- _WORK ITEM_: Please repeat the lines below exactly. Begin with the line containing "BlueStackingToy" and go on through the line containing "ROSY BRUSH (3rd from left)".

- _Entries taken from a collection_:
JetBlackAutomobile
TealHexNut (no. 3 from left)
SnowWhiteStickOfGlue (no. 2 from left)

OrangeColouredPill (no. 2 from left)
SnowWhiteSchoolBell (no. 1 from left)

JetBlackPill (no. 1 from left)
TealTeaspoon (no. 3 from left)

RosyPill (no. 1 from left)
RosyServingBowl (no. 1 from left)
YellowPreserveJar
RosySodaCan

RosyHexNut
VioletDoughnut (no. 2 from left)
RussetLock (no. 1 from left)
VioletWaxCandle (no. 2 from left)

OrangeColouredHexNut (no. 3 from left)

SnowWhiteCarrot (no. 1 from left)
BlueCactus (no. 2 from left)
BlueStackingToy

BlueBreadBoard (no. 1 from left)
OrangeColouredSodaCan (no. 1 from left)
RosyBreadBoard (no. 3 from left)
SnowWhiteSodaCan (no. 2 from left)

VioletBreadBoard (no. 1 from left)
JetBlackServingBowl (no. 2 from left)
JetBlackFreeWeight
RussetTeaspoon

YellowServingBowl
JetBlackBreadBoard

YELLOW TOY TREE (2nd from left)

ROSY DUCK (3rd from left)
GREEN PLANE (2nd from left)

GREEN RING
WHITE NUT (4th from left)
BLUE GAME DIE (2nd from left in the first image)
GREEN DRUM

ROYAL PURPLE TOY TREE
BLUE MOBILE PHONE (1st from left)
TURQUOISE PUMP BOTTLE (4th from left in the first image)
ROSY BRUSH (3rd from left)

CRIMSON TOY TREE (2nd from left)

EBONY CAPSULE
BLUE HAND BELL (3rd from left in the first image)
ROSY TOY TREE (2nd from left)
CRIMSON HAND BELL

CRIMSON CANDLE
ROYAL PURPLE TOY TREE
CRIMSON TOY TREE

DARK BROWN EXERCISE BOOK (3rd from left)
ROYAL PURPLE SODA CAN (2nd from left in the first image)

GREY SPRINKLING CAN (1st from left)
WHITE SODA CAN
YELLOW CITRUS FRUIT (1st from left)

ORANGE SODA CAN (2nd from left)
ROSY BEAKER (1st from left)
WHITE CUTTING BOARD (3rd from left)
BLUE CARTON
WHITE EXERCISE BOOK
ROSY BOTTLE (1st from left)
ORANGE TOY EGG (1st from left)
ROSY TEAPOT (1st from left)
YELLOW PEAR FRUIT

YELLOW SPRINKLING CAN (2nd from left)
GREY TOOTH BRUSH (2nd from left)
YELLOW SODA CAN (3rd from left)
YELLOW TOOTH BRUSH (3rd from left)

- _SOLVED PROBLEM_:
BlueStackingToy

BlueBreadBoard (no. 1 from left)
OrangeColouredSodaCan (no. 1 from left)
RosyBreadBoard (no. 3 from left)
SnowWhiteSodaCan (no. 2 from left)

VioletBreadBoard (no. 1 from left)
JetBlackServingBowl (no. 2 from left)
JetBlackFreeWeight
RussetTeaspoon

YellowServingBowl
JetBlackBreadBoard

YELLOW TOY TREE (2nd from left)

ROSY DUCK (3rd from left)
GREEN PLANE (2nd from left)

GREEN RING
WHITE NUT (4th from left)
BLUE GAME DIE (2nd from left in the first image)
GREEN DRUM

ROYAL PURPLE TOY TREE
BLUE MOBILE PHONE (1st from left)
TURQUOISE PUMP BOTTLE (4th from left in the first image)
ROSY BRUSH (3rd from left)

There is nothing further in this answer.